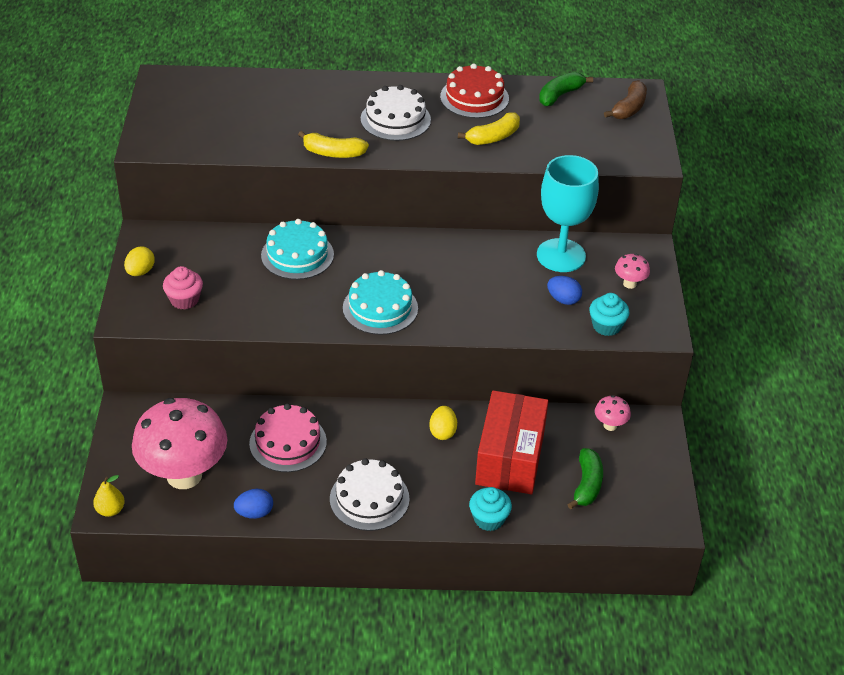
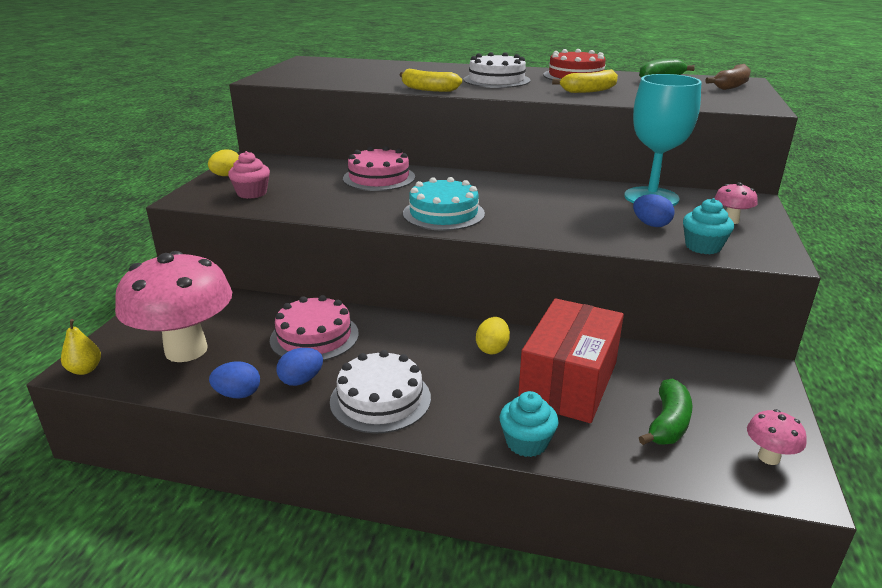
camera: 15 degrees right, 15 degrees down
(297, 255) = (379, 178): turquoise cake -> pink cake
(299, 491) = (301, 380): none -> blue egg
(610, 425) = (701, 367): pink mushroom -> pink mushroom (768, 457)

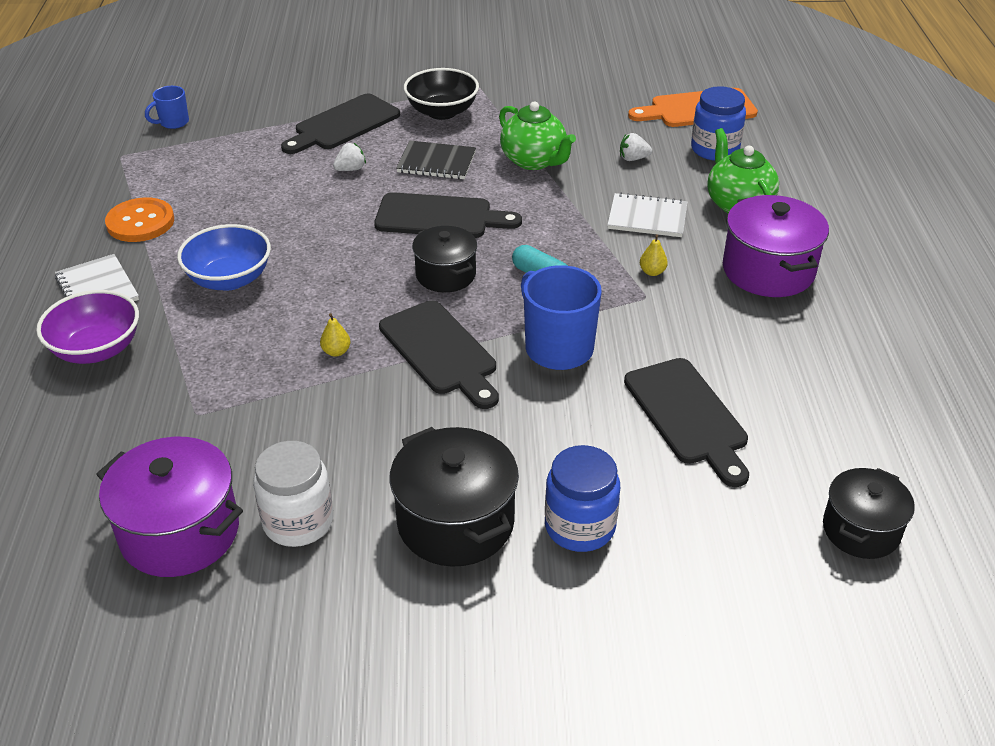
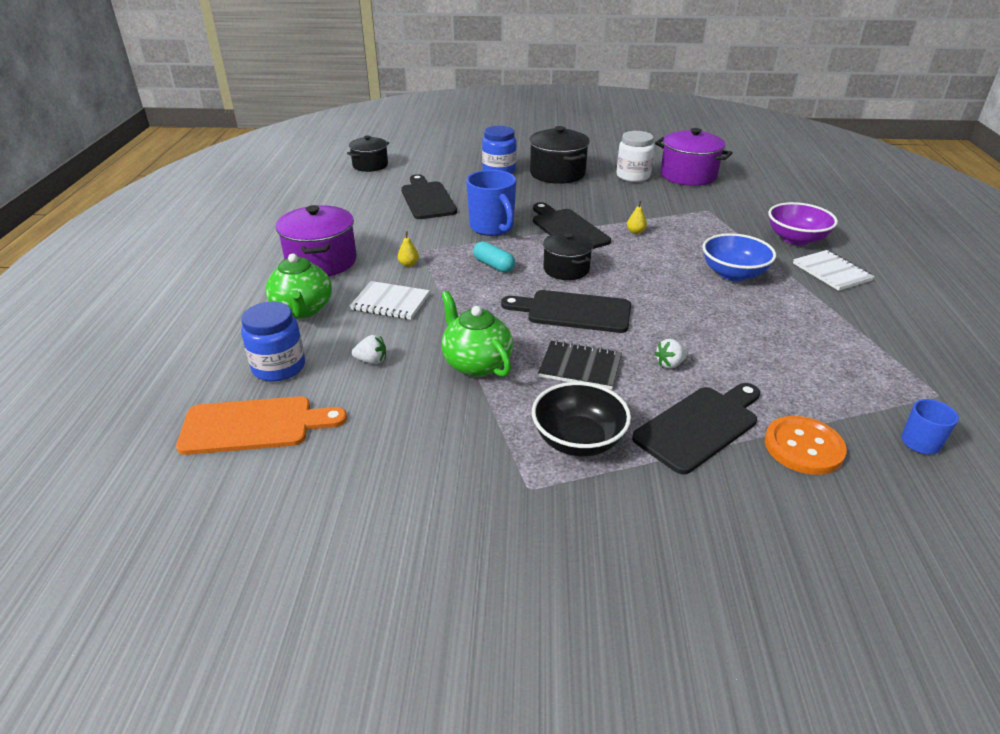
camera: 175 degrees left, 5 degrees down
(140, 222) = (845, 320): orange button -> orange button (803, 447)

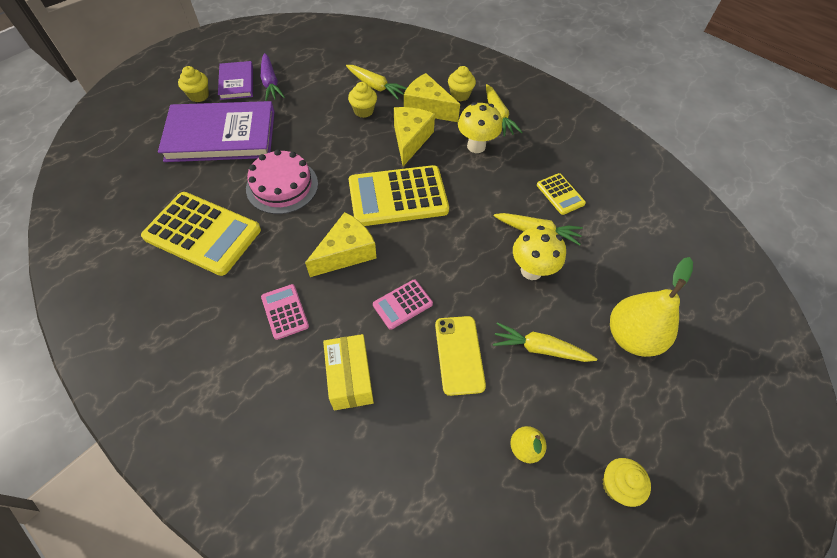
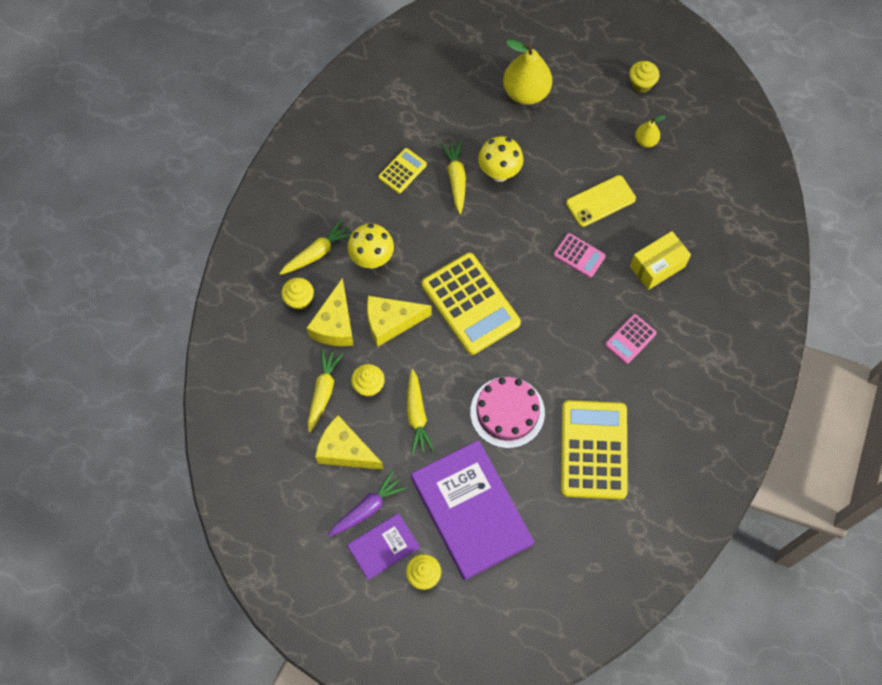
camera: 110 degrees left, 10 degrees up
(346, 253) = (553, 319): yellow cheese -> yellow cheese (345, 451)
(540, 348) = (567, 149): yellow carrot -> yellow carrot (417, 415)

——————

The lines from the one holding "(140, 222) = (845, 320): orange" to the final line of the entries are to be duplicated exactly, and the pictures are to be left out.

(140, 222) = (845, 320): orange button -> orange button (803, 447)

camera: 110 degrees left, 10 degrees up
(346, 253) = (553, 319): yellow cheese -> yellow cheese (345, 451)
(540, 348) = (567, 149): yellow carrot -> yellow carrot (417, 415)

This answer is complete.